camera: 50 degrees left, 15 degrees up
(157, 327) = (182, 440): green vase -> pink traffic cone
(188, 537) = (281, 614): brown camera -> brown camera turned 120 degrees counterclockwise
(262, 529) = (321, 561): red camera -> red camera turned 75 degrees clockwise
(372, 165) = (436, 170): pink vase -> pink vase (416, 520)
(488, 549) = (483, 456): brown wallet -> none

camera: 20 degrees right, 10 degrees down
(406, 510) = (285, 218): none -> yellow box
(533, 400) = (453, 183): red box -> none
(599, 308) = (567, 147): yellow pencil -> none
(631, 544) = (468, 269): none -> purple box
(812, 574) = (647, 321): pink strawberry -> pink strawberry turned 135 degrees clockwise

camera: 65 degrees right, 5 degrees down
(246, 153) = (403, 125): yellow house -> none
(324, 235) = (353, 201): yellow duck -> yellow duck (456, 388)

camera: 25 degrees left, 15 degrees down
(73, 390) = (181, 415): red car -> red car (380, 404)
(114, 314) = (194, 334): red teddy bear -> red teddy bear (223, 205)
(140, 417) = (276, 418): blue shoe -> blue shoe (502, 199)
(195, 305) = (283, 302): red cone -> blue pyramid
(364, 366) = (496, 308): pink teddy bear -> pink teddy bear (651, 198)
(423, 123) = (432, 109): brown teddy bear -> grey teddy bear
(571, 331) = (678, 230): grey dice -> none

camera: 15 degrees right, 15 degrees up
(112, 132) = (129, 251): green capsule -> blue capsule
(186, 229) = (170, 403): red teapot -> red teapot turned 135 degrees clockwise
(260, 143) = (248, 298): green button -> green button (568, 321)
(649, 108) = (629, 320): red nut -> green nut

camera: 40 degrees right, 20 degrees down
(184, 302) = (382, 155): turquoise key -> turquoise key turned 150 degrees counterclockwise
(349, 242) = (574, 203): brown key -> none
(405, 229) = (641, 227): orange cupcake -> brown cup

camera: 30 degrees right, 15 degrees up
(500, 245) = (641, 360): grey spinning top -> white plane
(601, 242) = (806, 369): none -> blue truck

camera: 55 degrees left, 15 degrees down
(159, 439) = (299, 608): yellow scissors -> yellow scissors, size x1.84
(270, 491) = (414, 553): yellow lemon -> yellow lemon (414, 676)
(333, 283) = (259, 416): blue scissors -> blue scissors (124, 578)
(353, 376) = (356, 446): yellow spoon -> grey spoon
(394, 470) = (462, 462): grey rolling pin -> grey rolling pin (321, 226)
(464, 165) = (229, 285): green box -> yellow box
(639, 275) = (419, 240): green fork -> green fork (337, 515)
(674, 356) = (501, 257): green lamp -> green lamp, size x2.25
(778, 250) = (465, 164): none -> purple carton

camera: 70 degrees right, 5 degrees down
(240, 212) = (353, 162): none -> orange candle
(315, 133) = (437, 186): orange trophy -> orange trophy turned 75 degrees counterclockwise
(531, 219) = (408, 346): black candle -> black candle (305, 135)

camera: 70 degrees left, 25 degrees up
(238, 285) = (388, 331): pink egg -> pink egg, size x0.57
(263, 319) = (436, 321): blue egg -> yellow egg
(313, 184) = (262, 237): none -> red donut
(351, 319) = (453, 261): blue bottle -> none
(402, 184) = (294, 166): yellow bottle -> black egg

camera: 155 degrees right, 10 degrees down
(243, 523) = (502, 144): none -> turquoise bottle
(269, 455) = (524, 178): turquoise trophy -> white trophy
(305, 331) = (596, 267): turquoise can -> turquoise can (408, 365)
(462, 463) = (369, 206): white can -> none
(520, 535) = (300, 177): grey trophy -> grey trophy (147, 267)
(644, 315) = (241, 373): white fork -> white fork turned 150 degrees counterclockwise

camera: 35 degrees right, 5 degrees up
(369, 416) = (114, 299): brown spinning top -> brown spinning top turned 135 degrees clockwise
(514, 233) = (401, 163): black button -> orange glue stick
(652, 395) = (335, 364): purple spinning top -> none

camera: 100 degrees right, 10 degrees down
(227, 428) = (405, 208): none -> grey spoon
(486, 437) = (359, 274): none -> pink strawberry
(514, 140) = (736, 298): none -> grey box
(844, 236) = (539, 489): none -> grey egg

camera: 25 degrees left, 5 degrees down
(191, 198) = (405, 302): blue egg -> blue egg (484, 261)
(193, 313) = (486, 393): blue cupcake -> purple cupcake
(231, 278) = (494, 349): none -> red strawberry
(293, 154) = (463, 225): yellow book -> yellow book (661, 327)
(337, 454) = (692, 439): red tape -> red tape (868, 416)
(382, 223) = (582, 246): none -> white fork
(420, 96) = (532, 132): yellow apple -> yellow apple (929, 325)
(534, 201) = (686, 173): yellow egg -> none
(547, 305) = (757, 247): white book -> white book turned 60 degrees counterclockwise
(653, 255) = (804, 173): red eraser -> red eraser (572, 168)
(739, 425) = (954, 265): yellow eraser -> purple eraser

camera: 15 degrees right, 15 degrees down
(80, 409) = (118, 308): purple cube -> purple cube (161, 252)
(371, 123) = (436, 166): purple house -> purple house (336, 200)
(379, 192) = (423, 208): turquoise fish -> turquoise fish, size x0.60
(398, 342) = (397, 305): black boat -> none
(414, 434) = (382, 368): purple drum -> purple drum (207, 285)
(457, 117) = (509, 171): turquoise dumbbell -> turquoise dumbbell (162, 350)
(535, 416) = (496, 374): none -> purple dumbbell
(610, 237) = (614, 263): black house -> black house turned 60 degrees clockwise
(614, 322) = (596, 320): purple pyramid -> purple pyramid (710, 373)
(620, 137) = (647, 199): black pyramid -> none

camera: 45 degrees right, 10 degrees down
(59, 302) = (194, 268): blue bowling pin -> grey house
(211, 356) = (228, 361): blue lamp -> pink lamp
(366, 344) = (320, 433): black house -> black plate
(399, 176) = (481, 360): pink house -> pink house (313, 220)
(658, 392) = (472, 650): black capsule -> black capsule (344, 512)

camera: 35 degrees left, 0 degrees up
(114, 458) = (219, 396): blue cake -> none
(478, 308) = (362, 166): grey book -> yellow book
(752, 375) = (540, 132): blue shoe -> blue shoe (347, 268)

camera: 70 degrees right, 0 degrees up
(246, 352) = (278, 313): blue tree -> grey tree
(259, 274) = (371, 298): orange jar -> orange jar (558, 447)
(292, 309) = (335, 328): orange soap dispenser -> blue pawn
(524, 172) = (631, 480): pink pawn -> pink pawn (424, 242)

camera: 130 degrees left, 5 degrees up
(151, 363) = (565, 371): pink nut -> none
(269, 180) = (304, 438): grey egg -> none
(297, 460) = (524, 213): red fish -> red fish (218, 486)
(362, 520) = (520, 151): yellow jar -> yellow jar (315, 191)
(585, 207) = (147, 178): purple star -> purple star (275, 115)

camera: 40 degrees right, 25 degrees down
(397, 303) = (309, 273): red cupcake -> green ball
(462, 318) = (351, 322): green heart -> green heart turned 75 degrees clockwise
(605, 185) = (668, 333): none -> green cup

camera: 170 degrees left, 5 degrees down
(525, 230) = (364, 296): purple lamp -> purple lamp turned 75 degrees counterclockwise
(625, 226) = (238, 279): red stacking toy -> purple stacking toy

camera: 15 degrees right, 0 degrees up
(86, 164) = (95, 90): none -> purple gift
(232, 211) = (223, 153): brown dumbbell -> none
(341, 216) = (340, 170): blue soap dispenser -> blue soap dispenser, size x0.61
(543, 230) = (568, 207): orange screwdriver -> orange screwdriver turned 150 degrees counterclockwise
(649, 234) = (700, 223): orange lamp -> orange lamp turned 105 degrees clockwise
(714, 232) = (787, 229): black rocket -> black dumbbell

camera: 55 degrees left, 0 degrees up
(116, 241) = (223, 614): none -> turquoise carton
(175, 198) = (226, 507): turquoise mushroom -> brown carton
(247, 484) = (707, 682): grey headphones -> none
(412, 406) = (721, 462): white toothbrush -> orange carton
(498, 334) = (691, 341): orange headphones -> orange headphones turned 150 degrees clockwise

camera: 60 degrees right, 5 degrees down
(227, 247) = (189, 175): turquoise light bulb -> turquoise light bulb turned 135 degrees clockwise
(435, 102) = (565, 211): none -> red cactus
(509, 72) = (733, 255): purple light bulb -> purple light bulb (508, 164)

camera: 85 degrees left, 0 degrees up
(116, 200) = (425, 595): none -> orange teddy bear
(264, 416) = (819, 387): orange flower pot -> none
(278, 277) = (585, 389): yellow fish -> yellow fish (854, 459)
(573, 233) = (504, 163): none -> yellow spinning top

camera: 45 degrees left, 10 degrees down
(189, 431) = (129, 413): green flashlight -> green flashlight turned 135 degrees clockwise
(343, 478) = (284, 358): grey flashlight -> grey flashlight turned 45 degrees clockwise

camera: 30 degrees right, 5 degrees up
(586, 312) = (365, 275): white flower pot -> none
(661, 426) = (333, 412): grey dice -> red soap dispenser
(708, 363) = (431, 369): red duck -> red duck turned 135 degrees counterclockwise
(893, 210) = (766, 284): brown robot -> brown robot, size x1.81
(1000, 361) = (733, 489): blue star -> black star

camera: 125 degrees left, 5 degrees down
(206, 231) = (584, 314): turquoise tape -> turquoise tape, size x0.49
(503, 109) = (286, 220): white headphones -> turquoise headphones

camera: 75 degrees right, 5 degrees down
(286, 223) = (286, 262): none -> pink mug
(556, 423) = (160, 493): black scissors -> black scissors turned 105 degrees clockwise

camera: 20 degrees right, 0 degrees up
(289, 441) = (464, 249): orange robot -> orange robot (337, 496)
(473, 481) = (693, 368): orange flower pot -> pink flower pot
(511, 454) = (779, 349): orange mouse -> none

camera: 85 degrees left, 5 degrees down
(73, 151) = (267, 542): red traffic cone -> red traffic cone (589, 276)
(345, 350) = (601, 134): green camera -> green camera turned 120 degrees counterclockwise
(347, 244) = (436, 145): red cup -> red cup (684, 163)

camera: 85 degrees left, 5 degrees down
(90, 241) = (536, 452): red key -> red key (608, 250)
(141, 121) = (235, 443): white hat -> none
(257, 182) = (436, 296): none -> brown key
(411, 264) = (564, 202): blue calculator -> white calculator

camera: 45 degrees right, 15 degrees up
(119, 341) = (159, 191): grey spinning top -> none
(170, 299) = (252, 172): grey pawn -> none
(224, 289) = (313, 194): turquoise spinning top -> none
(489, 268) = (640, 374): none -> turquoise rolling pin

══════════════════════════════

◆ EXERCISE AIM: For each line of the data that includes the word "spoon", return a copy of it.

◆ SOLUTION TO THIS PROBLEM:
(353, 376) = (356, 446): yellow spoon -> grey spoon
(227, 428) = (405, 208): none -> grey spoon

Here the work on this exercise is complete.